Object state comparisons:
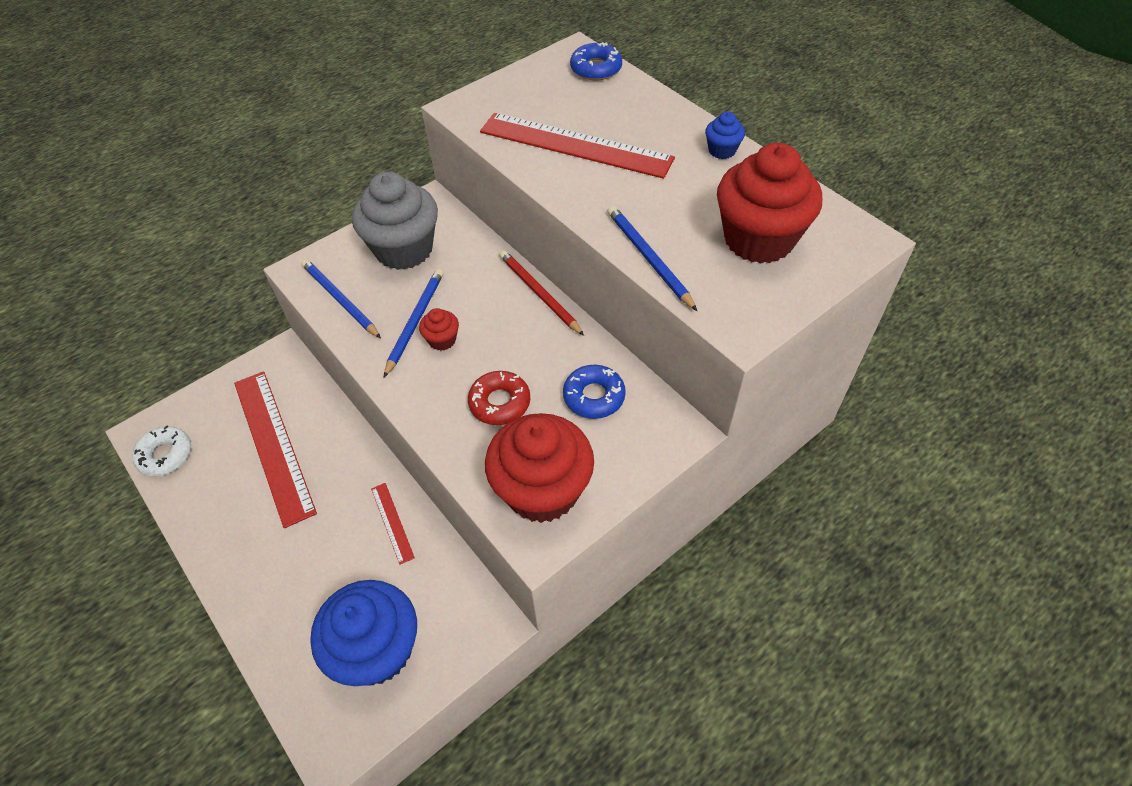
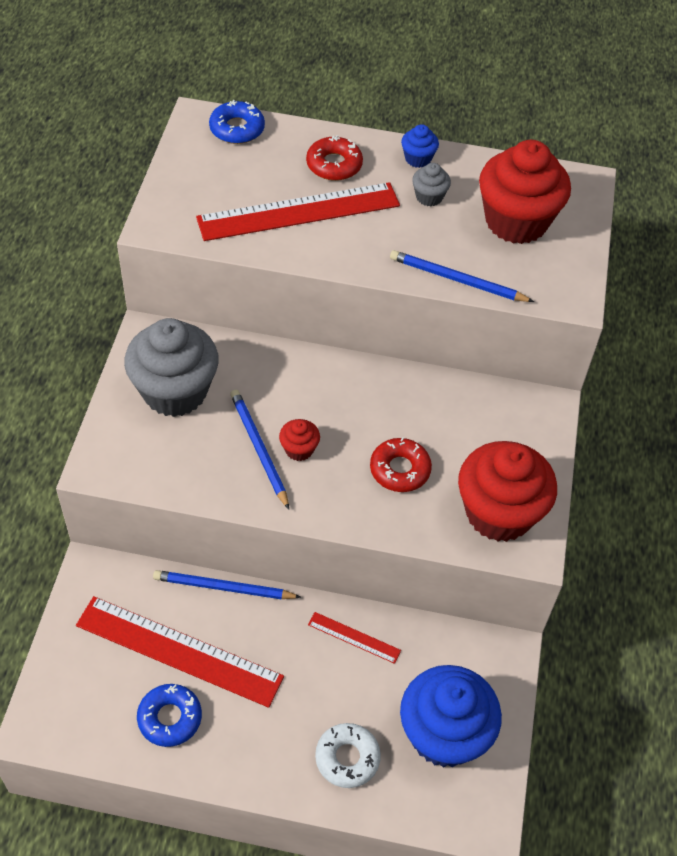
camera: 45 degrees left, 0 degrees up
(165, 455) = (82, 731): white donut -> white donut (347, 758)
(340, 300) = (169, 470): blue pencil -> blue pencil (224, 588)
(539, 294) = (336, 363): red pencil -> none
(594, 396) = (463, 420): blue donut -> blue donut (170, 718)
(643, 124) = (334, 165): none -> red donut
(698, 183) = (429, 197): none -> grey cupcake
---
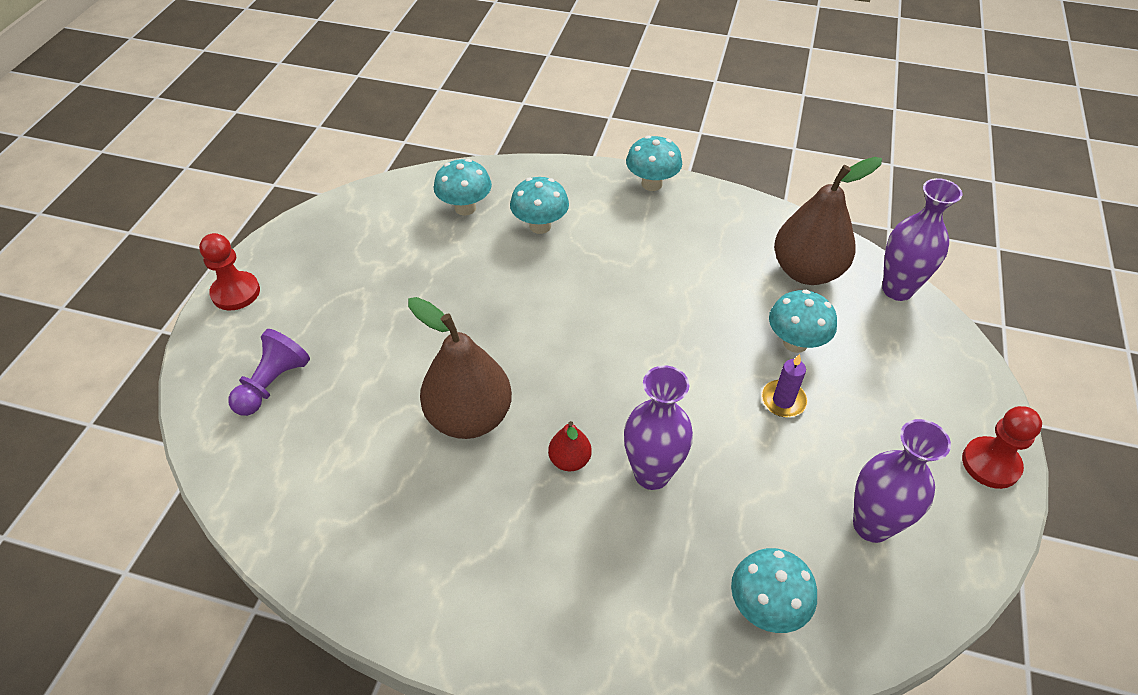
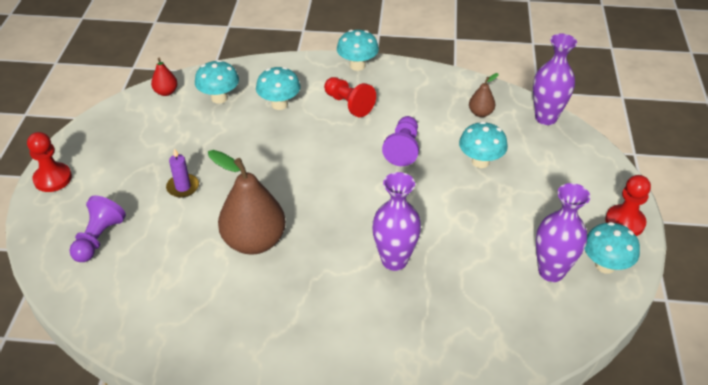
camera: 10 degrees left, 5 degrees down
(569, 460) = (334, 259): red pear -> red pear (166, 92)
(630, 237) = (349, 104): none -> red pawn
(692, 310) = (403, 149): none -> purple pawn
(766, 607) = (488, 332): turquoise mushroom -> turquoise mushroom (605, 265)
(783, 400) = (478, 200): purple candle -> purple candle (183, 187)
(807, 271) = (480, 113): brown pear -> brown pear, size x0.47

Work instructions
Search the lines above for the string "donut", then show every one that has it.

Task result
(165, 455) = (82, 731): white donut -> white donut (347, 758)
(594, 396) = (463, 420): blue donut -> blue donut (170, 718)
(643, 124) = (334, 165): none -> red donut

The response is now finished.